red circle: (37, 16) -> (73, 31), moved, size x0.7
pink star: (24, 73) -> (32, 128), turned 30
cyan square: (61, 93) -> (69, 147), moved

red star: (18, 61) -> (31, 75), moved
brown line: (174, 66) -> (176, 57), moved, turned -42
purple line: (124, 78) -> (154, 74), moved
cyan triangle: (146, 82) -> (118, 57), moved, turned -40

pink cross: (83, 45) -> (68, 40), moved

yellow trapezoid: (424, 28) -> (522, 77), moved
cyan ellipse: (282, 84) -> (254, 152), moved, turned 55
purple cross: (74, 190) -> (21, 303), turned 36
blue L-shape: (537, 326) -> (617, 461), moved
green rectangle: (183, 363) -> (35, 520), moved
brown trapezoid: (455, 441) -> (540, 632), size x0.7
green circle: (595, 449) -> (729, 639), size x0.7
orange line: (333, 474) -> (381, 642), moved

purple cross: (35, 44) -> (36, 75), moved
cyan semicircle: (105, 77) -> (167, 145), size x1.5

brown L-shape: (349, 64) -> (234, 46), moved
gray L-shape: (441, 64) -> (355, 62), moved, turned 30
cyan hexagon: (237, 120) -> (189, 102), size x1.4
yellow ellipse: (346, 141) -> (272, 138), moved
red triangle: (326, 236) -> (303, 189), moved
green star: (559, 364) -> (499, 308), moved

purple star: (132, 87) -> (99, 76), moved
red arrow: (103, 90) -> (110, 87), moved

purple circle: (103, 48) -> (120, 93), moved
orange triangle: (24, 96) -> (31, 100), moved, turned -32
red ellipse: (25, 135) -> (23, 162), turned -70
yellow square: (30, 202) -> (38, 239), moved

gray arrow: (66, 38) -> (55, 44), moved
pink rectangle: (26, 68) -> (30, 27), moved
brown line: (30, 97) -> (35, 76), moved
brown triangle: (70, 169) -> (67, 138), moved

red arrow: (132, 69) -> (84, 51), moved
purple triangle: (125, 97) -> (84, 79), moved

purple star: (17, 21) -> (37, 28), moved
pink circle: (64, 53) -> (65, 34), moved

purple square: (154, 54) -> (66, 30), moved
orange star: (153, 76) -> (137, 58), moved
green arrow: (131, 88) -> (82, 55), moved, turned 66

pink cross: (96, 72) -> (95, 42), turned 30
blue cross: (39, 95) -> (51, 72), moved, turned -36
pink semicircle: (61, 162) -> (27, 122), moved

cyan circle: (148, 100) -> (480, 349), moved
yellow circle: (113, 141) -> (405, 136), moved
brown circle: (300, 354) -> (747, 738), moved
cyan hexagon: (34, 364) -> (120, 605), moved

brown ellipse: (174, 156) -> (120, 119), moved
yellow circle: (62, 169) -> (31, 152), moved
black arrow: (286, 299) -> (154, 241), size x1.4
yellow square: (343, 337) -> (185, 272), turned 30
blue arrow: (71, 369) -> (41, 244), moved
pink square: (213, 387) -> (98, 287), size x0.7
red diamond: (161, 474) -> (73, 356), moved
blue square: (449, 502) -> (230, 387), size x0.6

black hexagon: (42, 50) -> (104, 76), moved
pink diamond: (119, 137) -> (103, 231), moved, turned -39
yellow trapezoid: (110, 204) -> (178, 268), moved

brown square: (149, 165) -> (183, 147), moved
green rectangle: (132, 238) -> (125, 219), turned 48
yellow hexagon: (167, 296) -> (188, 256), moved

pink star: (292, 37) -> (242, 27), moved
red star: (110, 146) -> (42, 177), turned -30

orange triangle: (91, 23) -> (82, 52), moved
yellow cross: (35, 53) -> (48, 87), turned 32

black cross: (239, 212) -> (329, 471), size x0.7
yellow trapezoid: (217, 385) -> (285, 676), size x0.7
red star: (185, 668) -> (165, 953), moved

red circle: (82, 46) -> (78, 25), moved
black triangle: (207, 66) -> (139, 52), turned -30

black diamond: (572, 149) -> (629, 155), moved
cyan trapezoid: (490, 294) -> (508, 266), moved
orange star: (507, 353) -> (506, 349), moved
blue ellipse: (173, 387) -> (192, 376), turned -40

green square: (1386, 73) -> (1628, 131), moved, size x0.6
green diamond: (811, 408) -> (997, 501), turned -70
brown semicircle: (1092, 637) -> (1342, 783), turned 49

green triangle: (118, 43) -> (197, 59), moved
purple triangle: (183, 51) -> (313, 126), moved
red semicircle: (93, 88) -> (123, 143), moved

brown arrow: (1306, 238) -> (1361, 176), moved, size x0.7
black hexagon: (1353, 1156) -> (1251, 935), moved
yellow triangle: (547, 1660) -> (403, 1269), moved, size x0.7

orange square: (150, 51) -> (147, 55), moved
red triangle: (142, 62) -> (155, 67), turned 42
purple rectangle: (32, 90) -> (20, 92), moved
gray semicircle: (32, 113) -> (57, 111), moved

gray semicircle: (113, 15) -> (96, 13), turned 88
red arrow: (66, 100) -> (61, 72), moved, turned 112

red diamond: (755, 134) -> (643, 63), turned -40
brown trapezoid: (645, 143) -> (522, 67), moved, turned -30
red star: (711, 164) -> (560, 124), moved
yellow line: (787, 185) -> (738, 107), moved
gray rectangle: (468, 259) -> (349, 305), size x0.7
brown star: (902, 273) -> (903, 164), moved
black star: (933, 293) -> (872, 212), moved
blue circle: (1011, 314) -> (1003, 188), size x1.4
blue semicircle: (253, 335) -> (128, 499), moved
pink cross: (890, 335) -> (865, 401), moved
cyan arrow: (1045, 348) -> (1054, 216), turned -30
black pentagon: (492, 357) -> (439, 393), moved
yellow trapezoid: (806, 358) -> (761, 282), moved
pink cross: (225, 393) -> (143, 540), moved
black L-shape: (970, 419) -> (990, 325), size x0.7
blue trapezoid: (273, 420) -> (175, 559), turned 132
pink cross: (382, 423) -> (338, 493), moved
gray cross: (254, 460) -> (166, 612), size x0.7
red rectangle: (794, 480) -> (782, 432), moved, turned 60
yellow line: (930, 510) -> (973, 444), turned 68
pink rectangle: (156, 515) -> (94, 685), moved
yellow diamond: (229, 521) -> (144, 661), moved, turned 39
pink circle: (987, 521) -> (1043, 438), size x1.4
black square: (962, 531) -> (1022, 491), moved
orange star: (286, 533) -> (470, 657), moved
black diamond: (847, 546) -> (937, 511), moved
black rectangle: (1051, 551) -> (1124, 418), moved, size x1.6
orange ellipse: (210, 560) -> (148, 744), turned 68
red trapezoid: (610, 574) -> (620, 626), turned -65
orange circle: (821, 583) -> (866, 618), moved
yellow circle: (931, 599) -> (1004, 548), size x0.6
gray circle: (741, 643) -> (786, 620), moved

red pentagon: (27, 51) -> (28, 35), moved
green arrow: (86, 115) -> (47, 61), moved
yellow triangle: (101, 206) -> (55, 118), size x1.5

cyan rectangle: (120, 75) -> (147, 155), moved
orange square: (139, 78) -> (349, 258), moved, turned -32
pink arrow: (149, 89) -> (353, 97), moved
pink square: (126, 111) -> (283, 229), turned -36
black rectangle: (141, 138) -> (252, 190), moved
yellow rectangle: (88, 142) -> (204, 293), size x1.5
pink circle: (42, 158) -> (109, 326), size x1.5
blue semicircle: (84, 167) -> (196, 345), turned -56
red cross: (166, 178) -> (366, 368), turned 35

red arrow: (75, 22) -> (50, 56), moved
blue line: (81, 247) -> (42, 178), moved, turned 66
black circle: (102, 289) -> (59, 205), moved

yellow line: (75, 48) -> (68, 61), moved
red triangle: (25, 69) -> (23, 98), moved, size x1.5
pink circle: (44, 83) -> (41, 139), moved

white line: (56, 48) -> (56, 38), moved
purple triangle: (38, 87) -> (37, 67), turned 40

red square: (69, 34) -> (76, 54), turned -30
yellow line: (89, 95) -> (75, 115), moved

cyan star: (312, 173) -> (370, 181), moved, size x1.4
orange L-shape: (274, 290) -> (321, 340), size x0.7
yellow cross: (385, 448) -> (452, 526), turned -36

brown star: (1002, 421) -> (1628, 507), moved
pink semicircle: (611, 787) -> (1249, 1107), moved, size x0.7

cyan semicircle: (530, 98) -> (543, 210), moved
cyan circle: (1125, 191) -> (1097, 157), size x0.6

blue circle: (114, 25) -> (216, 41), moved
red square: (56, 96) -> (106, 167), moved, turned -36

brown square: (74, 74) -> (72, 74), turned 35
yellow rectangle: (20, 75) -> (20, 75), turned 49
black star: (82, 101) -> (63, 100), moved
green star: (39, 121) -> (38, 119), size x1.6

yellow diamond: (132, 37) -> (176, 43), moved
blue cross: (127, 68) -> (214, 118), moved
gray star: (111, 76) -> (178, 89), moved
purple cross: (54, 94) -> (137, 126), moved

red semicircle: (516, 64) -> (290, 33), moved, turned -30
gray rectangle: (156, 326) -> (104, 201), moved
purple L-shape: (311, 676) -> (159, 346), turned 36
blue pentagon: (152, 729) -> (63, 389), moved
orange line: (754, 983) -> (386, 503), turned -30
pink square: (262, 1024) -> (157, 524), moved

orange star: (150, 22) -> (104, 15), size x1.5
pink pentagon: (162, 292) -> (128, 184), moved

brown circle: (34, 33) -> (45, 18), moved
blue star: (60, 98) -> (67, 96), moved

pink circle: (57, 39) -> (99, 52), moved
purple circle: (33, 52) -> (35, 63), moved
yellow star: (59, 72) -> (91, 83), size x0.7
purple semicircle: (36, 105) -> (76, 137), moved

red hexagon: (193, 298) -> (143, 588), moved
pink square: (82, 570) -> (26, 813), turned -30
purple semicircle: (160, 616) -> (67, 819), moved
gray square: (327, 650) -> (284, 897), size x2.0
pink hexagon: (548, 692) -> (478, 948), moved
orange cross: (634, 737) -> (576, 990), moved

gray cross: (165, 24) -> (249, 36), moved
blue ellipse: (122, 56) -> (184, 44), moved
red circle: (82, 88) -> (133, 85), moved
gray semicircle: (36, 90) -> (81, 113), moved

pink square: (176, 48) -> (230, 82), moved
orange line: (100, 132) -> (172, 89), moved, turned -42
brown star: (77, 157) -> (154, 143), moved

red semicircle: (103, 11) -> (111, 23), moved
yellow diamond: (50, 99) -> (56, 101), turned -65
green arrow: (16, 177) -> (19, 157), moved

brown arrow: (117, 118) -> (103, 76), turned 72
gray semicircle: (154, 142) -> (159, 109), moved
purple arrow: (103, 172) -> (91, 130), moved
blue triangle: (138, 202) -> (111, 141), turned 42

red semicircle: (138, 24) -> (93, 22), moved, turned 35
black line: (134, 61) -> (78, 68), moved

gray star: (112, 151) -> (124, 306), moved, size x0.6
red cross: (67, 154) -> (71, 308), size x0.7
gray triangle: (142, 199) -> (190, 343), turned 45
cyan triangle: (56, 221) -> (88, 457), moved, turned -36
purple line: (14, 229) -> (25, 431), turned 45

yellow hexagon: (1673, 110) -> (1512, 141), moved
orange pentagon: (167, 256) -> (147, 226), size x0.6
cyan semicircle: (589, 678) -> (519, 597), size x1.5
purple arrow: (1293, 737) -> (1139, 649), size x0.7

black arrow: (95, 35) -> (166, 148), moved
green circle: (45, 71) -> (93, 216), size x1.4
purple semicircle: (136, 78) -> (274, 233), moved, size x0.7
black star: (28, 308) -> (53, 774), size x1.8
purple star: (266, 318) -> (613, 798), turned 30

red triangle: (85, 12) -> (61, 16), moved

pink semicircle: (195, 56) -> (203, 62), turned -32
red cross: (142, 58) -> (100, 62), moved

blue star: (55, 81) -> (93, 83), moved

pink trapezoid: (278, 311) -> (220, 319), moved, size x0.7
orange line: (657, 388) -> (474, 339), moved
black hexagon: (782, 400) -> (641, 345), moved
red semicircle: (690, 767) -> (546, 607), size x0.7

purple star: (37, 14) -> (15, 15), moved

**How to complete this task:**
Starting at the top of the data above, repeat every line exactly until the line containing "orange triangle: (24, 96)" has been given, then stop.

**Response:**
red circle: (37, 16) -> (73, 31), moved, size x0.7
pink star: (24, 73) -> (32, 128), turned 30
cyan square: (61, 93) -> (69, 147), moved

red star: (18, 61) -> (31, 75), moved
brown line: (174, 66) -> (176, 57), moved, turned -42
purple line: (124, 78) -> (154, 74), moved
cyan triangle: (146, 82) -> (118, 57), moved, turned -40

pink cross: (83, 45) -> (68, 40), moved

yellow trapezoid: (424, 28) -> (522, 77), moved
cyan ellipse: (282, 84) -> (254, 152), moved, turned 55
purple cross: (74, 190) -> (21, 303), turned 36
blue L-shape: (537, 326) -> (617, 461), moved
green rectangle: (183, 363) -> (35, 520), moved
brown trapezoid: (455, 441) -> (540, 632), size x0.7
green circle: (595, 449) -> (729, 639), size x0.7
orange line: (333, 474) -> (381, 642), moved

purple cross: (35, 44) -> (36, 75), moved
cyan semicircle: (105, 77) -> (167, 145), size x1.5

brown L-shape: (349, 64) -> (234, 46), moved
gray L-shape: (441, 64) -> (355, 62), moved, turned 30
cyan hexagon: (237, 120) -> (189, 102), size x1.4
yellow ellipse: (346, 141) -> (272, 138), moved
red triangle: (326, 236) -> (303, 189), moved
green star: (559, 364) -> (499, 308), moved

purple star: (132, 87) -> (99, 76), moved
red arrow: (103, 90) -> (110, 87), moved

purple circle: (103, 48) -> (120, 93), moved
orange triangle: (24, 96) -> (31, 100), moved, turned -32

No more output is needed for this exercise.